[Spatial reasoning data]

------------------------

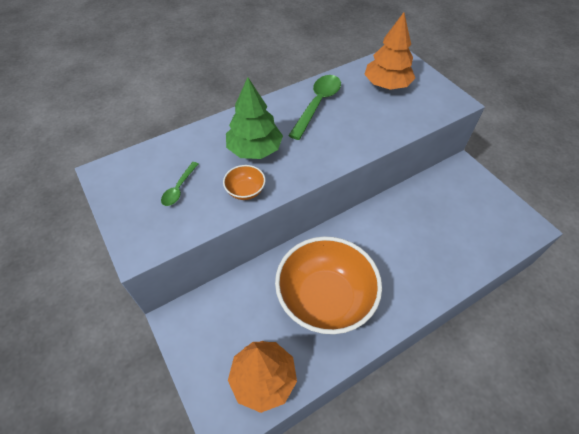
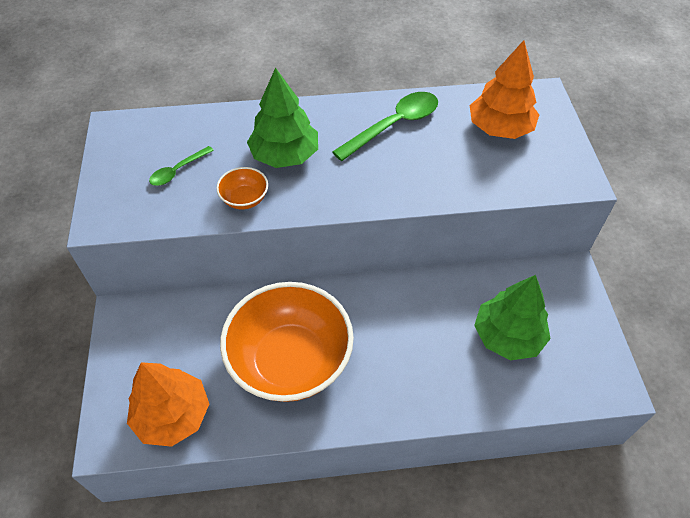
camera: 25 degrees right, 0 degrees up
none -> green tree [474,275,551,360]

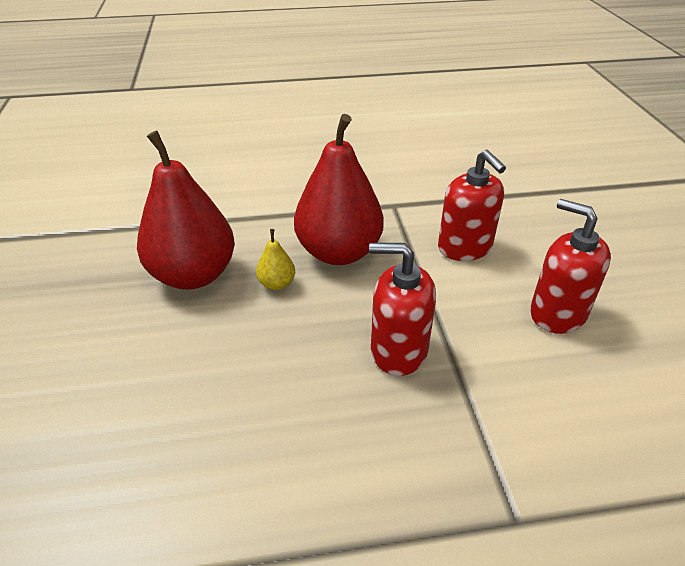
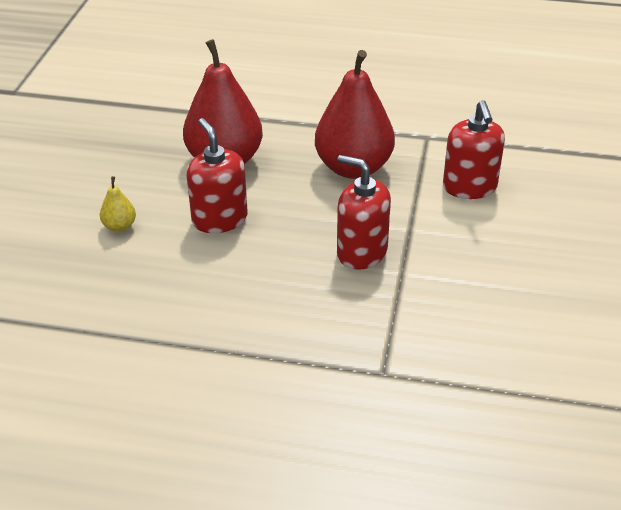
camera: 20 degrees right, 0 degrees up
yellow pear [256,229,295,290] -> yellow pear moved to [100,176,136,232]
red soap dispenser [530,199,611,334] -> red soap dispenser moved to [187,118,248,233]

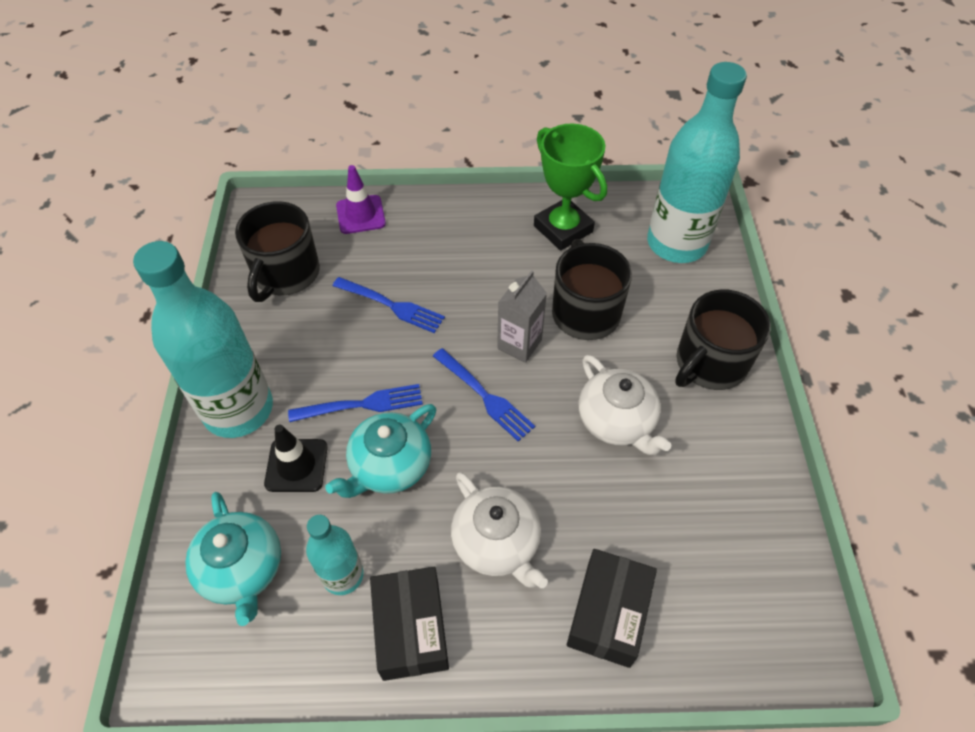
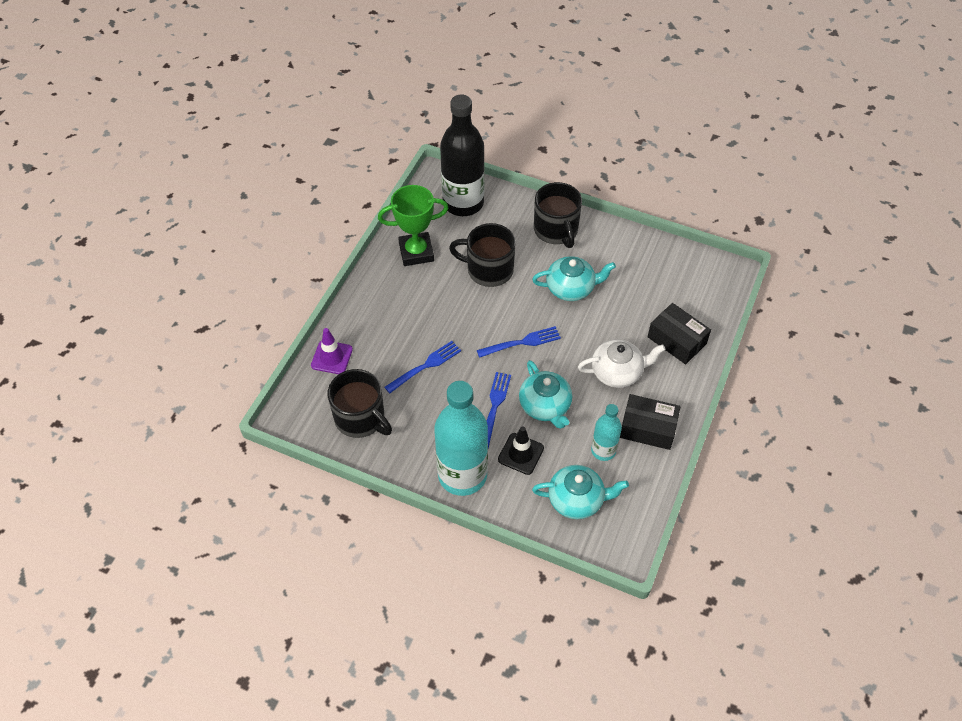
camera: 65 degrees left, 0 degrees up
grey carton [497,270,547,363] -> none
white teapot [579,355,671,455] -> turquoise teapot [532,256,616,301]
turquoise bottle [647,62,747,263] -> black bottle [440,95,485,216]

------------------------

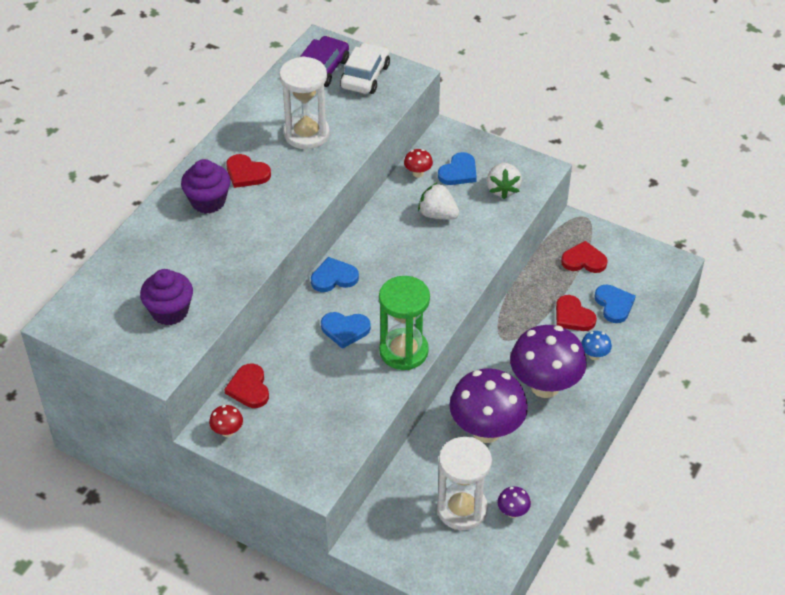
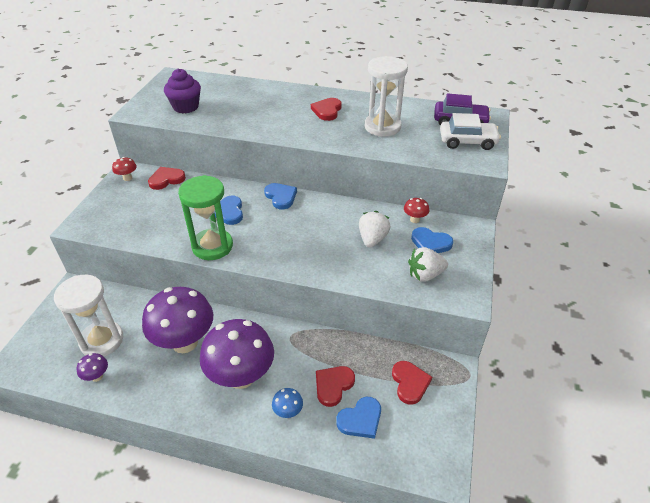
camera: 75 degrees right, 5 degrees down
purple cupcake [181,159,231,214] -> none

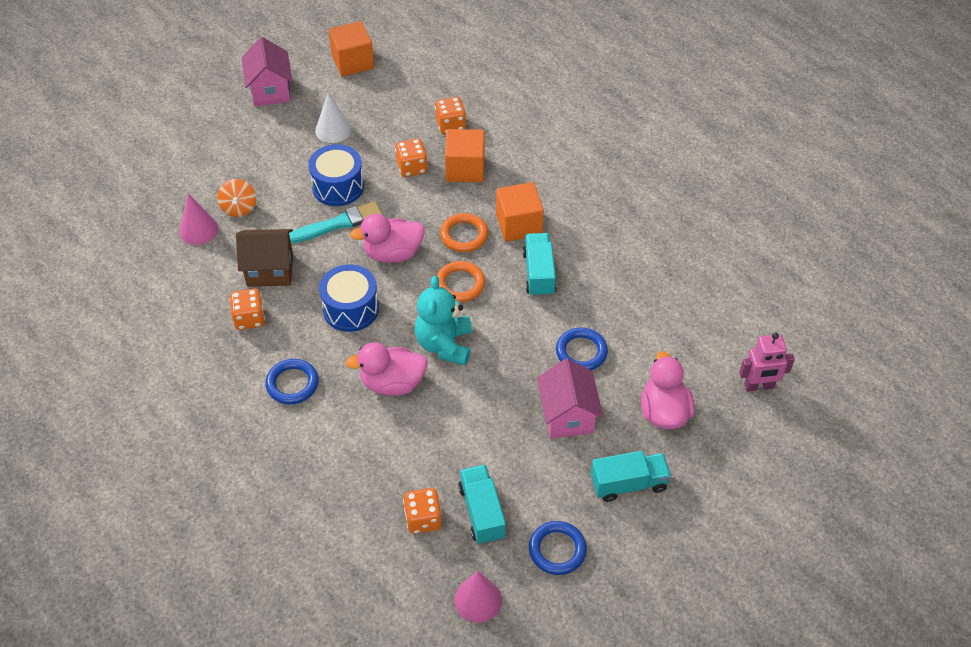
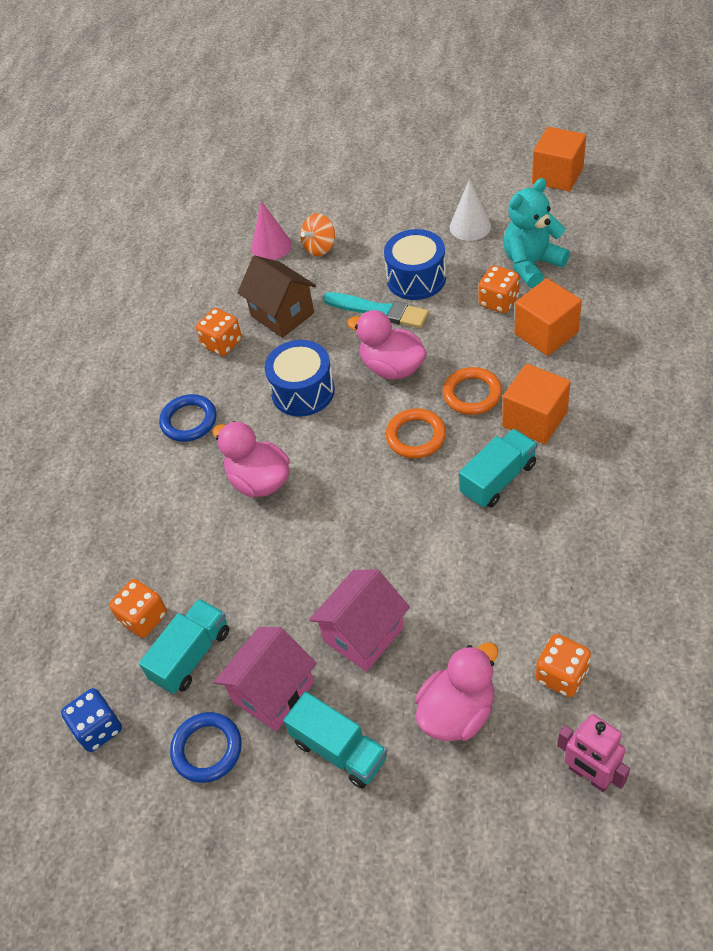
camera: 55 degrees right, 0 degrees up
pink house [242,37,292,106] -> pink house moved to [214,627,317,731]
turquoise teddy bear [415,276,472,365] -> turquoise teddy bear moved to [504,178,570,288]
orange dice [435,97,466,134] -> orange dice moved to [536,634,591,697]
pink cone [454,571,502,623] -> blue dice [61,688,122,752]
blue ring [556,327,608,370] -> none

------------------------

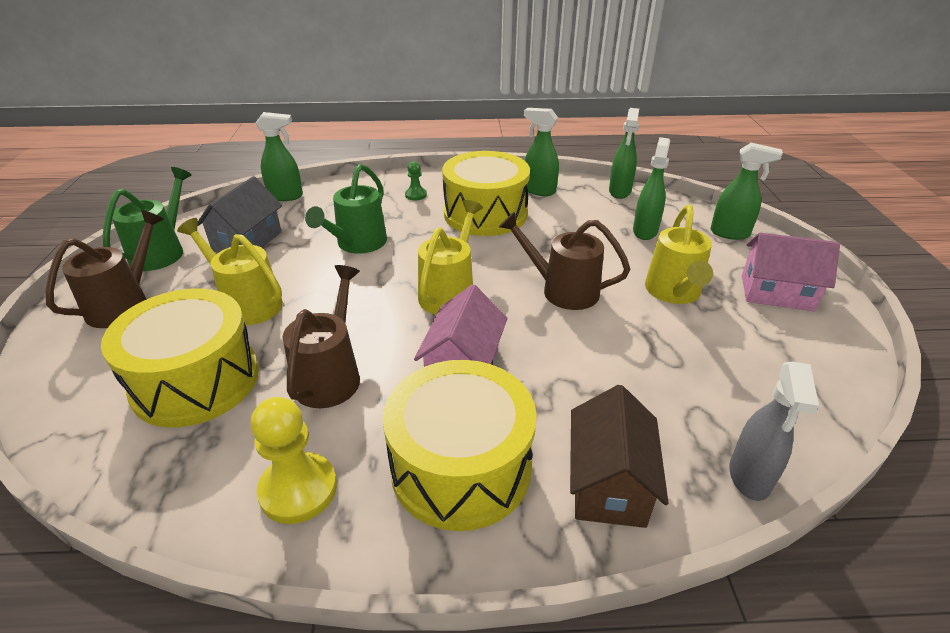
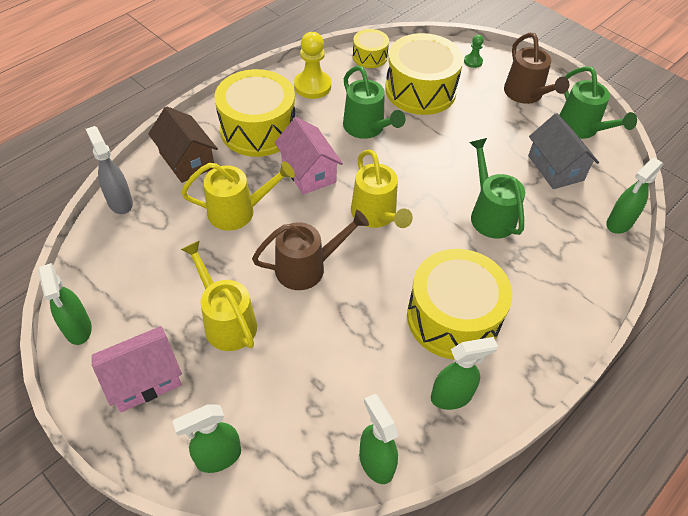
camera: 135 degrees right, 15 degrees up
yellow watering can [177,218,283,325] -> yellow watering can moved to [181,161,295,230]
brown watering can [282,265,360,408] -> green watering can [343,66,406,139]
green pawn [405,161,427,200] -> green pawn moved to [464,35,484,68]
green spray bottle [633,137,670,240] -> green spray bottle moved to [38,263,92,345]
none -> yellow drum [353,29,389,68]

------------------------

TASK GOAL → Search the entries for "blue" and copy out each line that has it.

RESULT FOR THIS EXERCISE →
pink cone [454,571,502,623] -> blue dice [61,688,122,752]
blue ring [556,327,608,370] -> none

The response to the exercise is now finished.